§ ACTIVITY: Restate the data exactly as given and keep the pictures out.

§ DATA EXCERPT:
═══
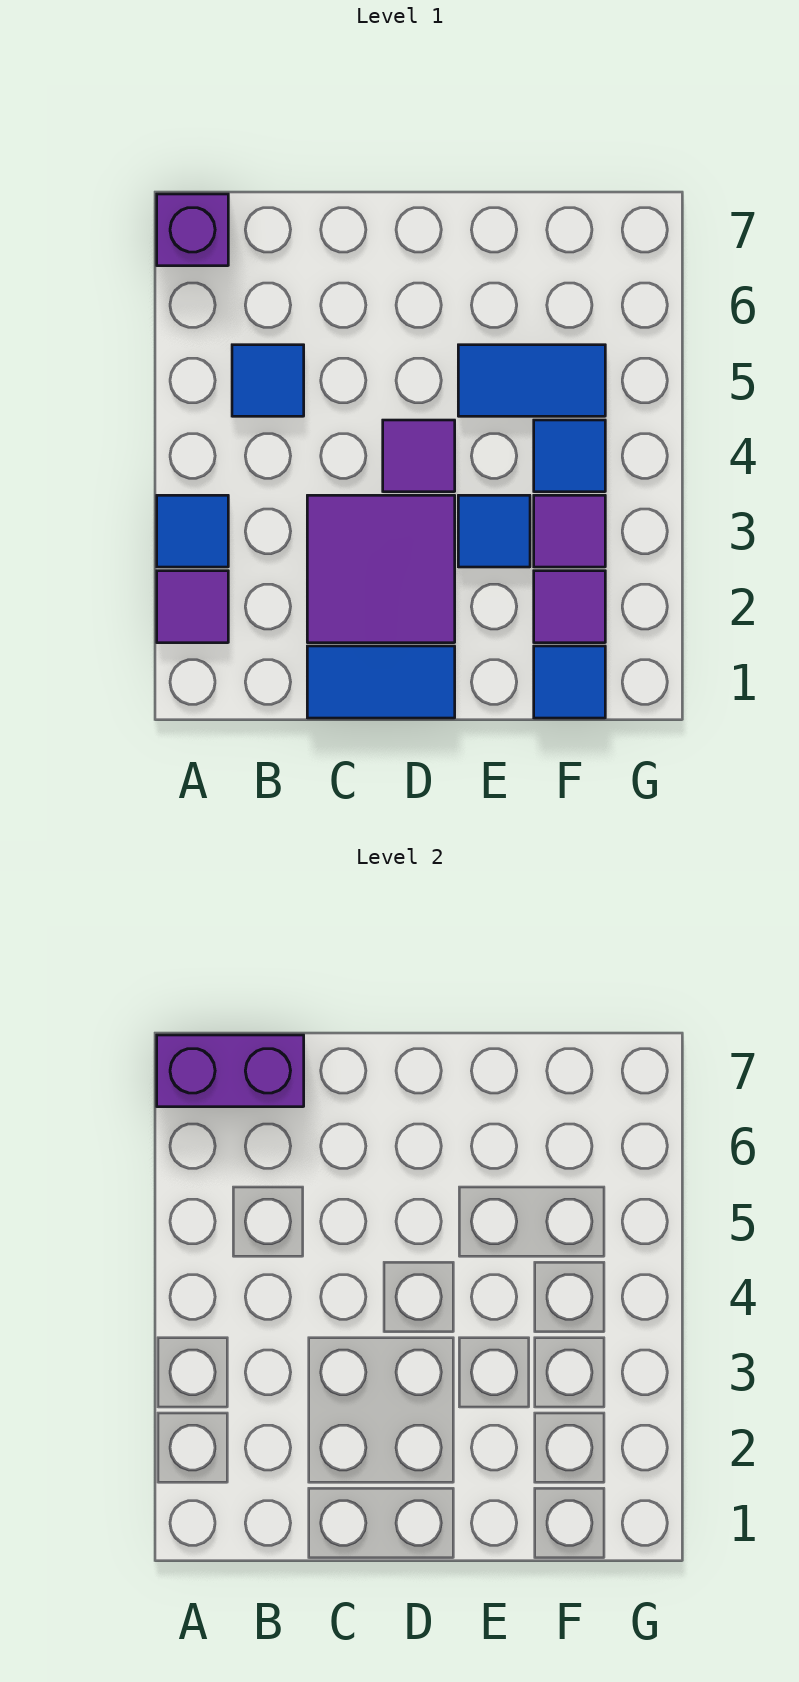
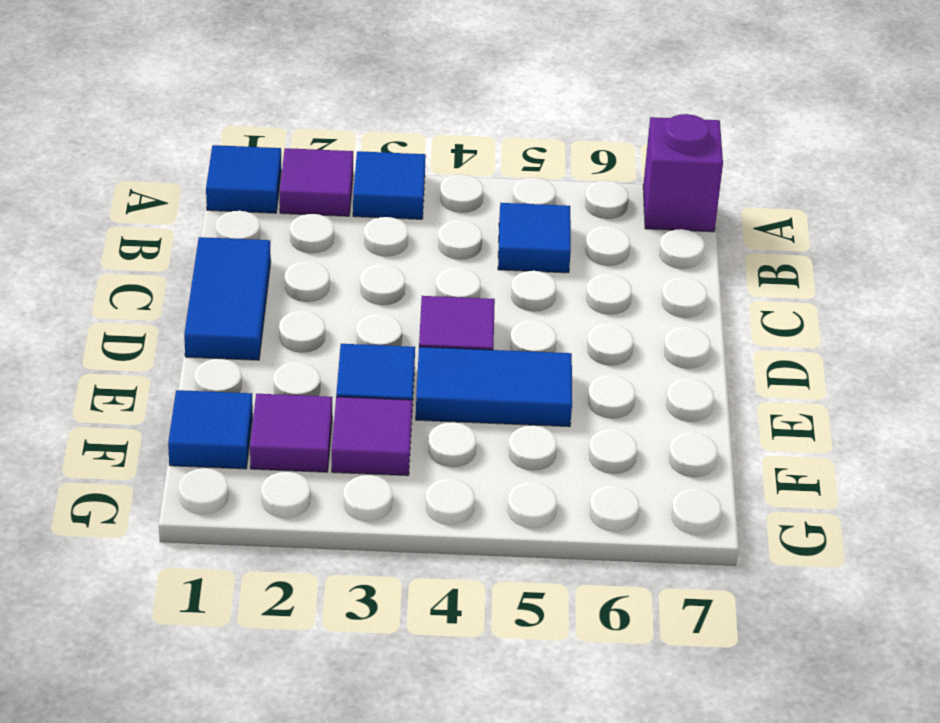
purple brick A7:B7 level 2 -> none
purple tile C2:D3 level 1 -> none
blue tile E5:F5 level 1 -> blue tile E4:E5 level 1
blue tile F4 level 1 -> blue tile A1 level 1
═══
§ RESULT BELOW:
purple brick A7:B7 level 2 -> none
purple tile C2:D3 level 1 -> none
blue tile E5:F5 level 1 -> blue tile E4:E5 level 1
blue tile F4 level 1 -> blue tile A1 level 1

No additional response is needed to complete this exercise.